Shape state transition data:
⟨
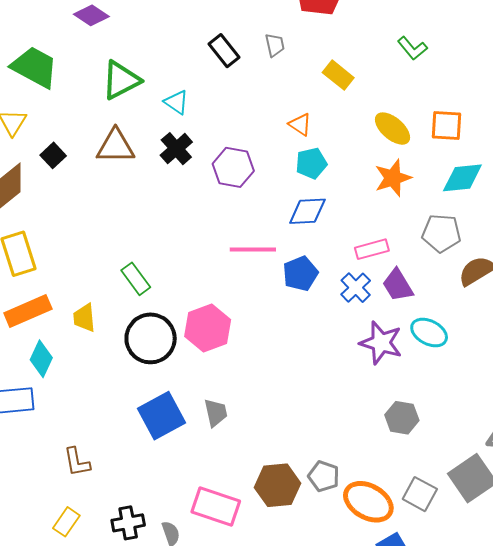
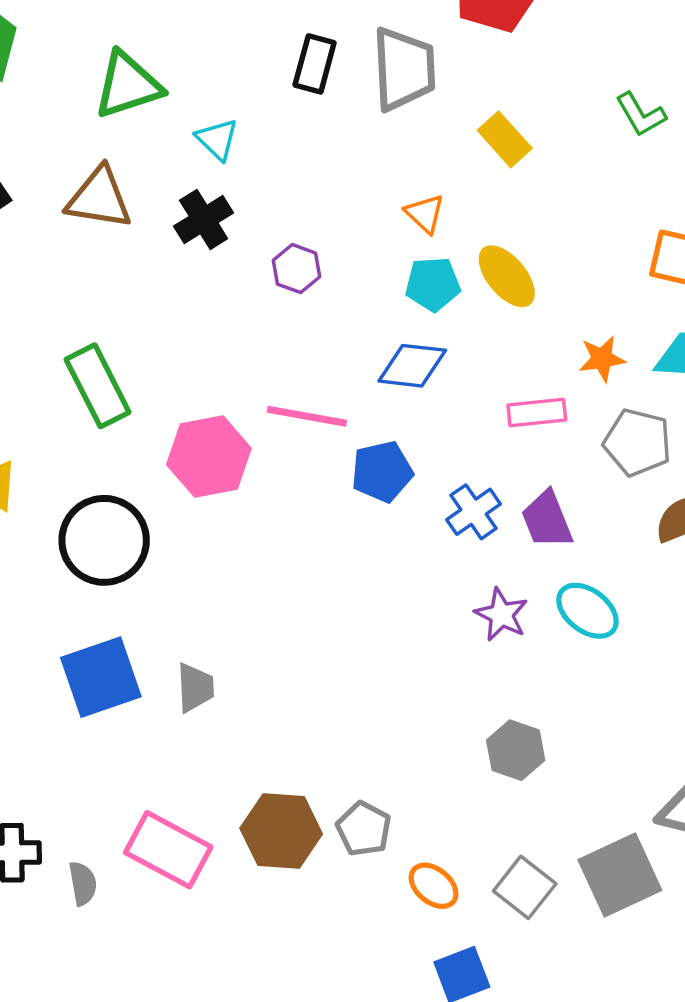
gray trapezoid: (275, 45) -> (404, 69), size x2.0
black rectangle: (224, 51) -> (315, 64), turned 44
yellow ellipse: (392, 129) -> (507, 276), moved
purple hexagon: (233, 167) -> (297, 269), size x0.7
orange star: (393, 178) -> (602, 359), moved, size x0.7
pink rectangle: (372, 249) -> (537, 412), moved
green rectangle: (136, 279) -> (98, 386), moved, size x1.4
pink hexagon: (208, 328) -> (209, 457), moved
purple star: (381, 343) -> (501, 615), size x0.7
orange ellipse: (368, 502) -> (434, 886), size x0.6

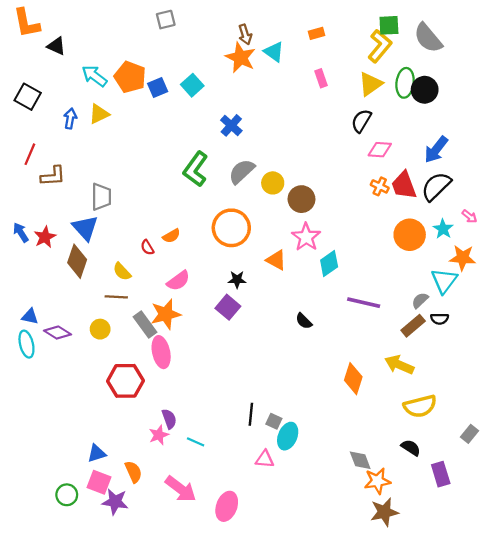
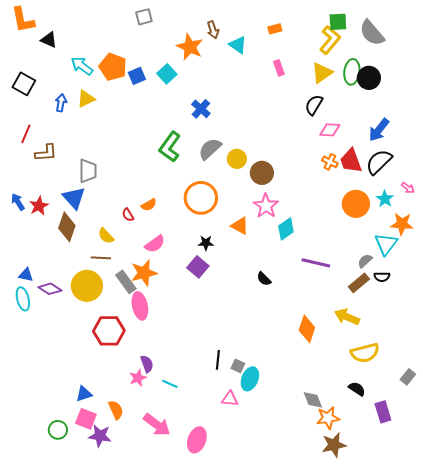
orange star: (240, 58) -> (190, 47), moved
yellow circle: (100, 329) -> (87, 286), size x1.8

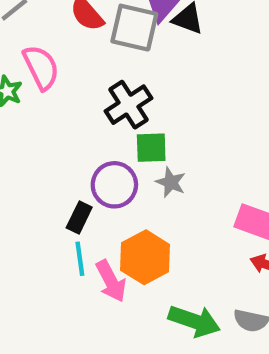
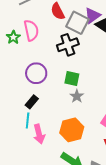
black cross: (129, 105) -> (68, 45), moved
purple circle: (114, 185) -> (36, 73), moved
orange hexagon: (145, 257) -> (72, 130), moved

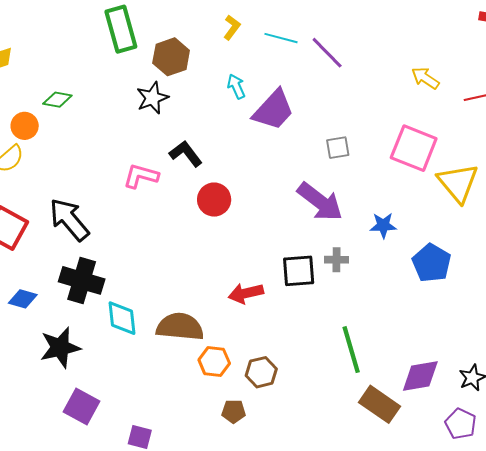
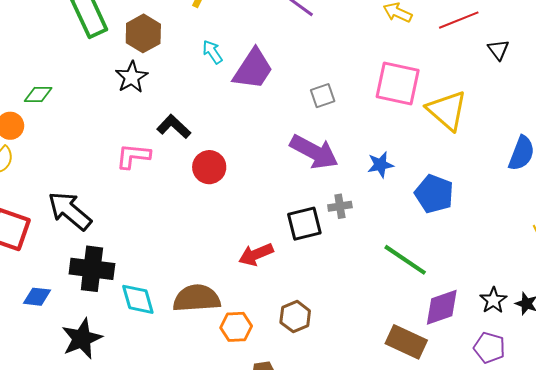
green line: (351, 350) -> (405, 260), moved, turned -30
brown hexagon: (261, 372) -> (295, 317), moved

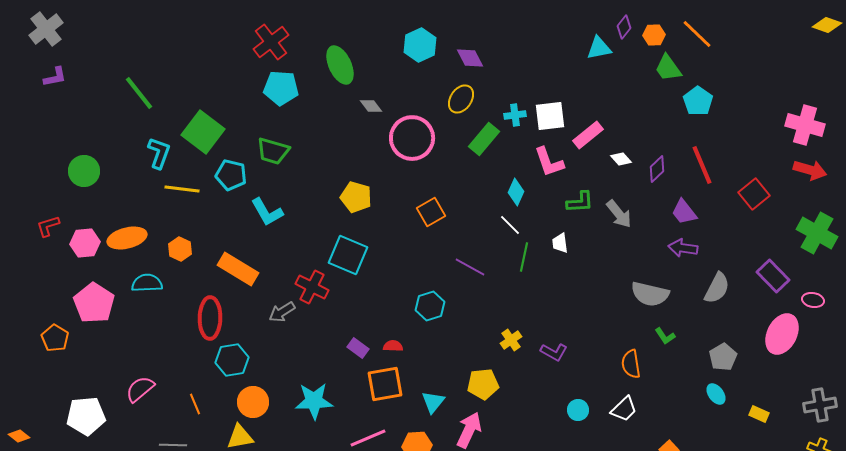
⟩
AIM OF THE TASK: Print, exactly, each line above from the one with "orange ellipse: (368, 502)" to the one with "green line: (351, 350)", end lines included. Leave pictures out of it.

EXERCISE RESULT:
orange ellipse: (368, 502) -> (434, 886), size x0.6

orange star: (240, 58) -> (190, 47), moved
yellow circle: (100, 329) -> (87, 286), size x1.8

black cross: (129, 105) -> (68, 45), moved
purple circle: (114, 185) -> (36, 73), moved
orange hexagon: (145, 257) -> (72, 130), moved

green line: (351, 350) -> (405, 260), moved, turned -30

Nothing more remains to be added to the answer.